Reprint the lines below as they are, minus the pictures.

■ ■ ■ ■ ■

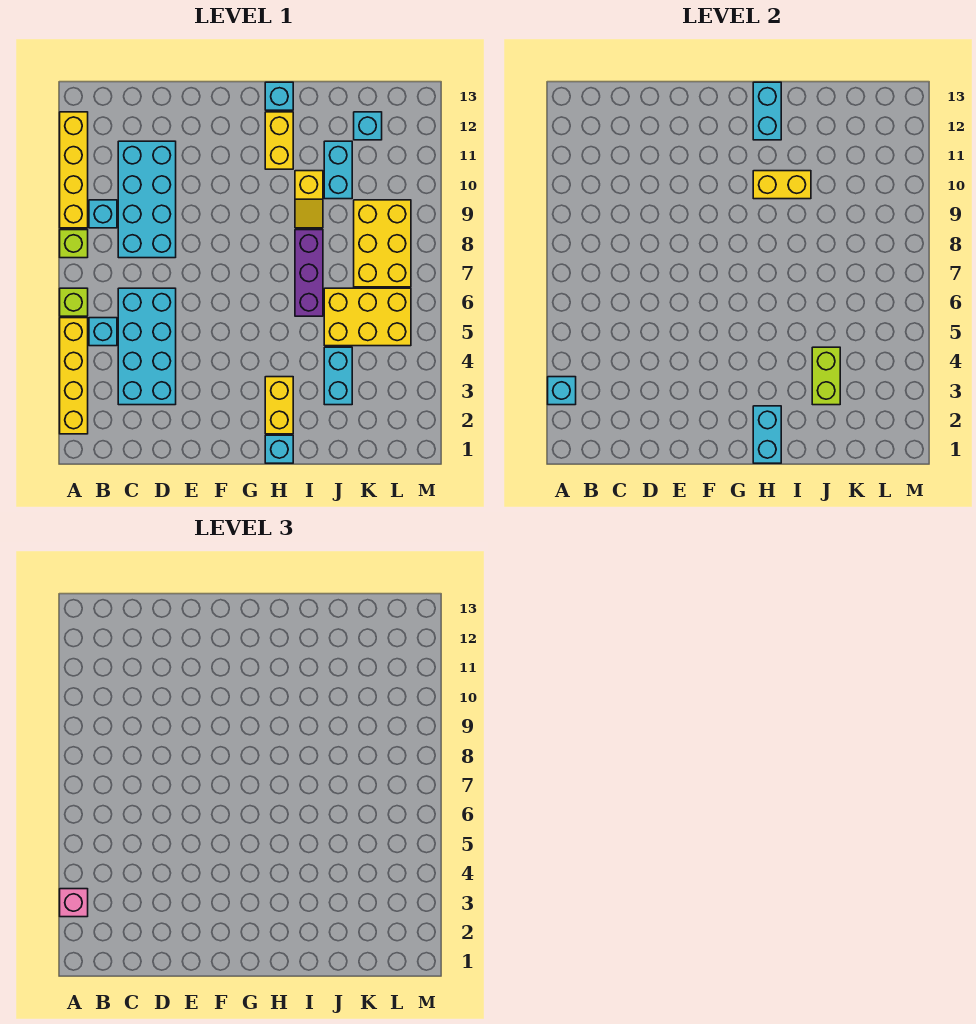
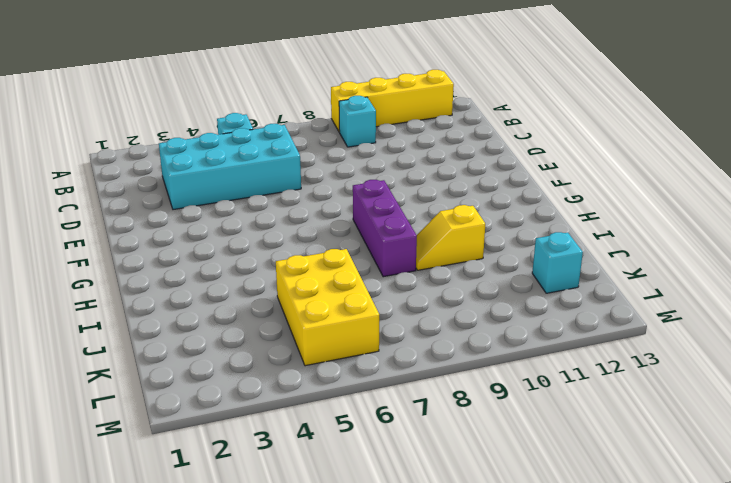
purple brick G8:I8 level 1 -> purple brick I6:I8 level 1
none -> yellow brick A2:A5 level 1
none -> lime brick A6 level 1
none -> lime brick A8 level 1

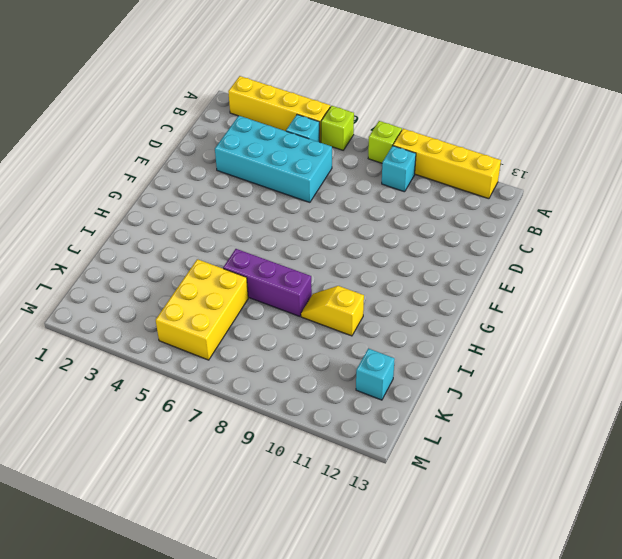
none -> cyan brick C8:D11 level 1
none -> cyan brick H1 level 1
none -> yellow brick H2:H3 level 1

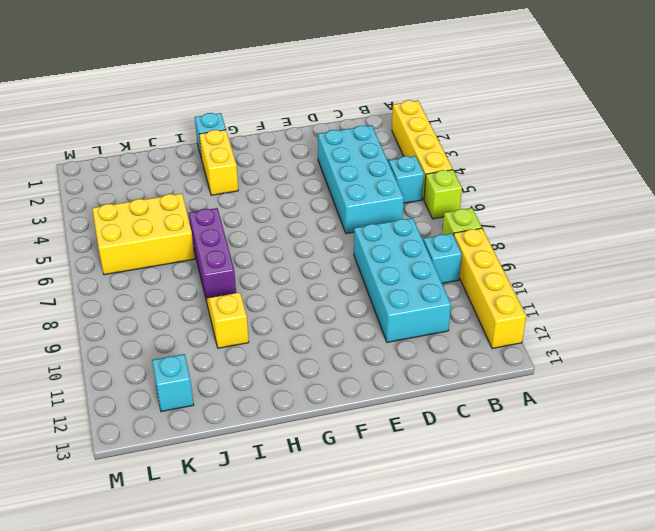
none -> yellow brick H11:H12 level 1
none -> cyan brick H13 level 1
none -> cyan brick J3:J4 level 1

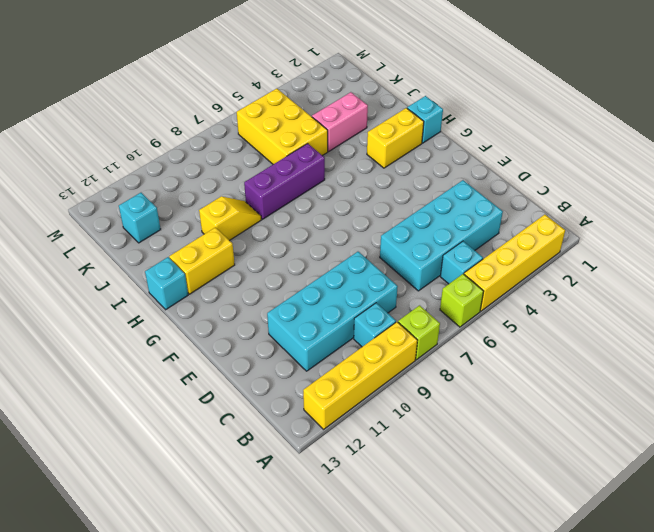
pink brick J3:J4 level 1 -> cyan brick J3:J4 level 1
none -> cyan brick J10:J11 level 1
none -> yellow brick K7:L9 level 1
none -> cyan brick A3 level 2

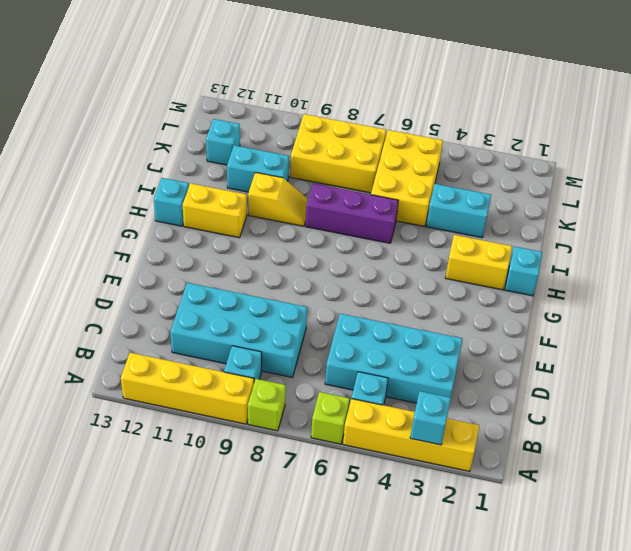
none -> cyan brick H1:H2 level 2
none -> yellow brick H10:I10 level 2
none -> cyan brick H12:H13 level 2

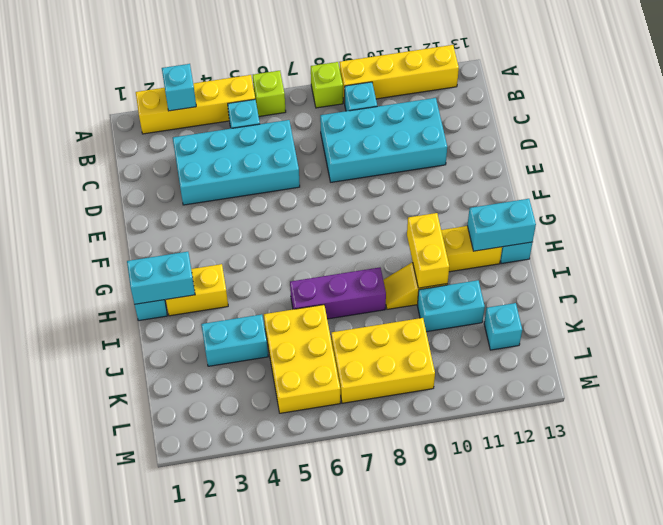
none -> lime brick J3:J4 level 2
none -> pink brick A3 level 3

■ ■ ■ ■ ■

Your response:
purple brick G8:I8 level 1 -> purple brick I6:I8 level 1
none -> yellow brick A2:A5 level 1
none -> lime brick A6 level 1
none -> lime brick A8 level 1

none -> cyan brick C8:D11 level 1
none -> cyan brick H1 level 1
none -> yellow brick H2:H3 level 1

none -> yellow brick H11:H12 level 1
none -> cyan brick H13 level 1
none -> cyan brick J3:J4 level 1

pink brick J3:J4 level 1 -> cyan brick J3:J4 level 1
none -> cyan brick J10:J11 level 1
none -> yellow brick K7:L9 level 1
none -> cyan brick A3 level 2

none -> cyan brick H1:H2 level 2
none -> yellow brick H10:I10 level 2
none -> cyan brick H12:H13 level 2

none -> lime brick J3:J4 level 2
none -> pink brick A3 level 3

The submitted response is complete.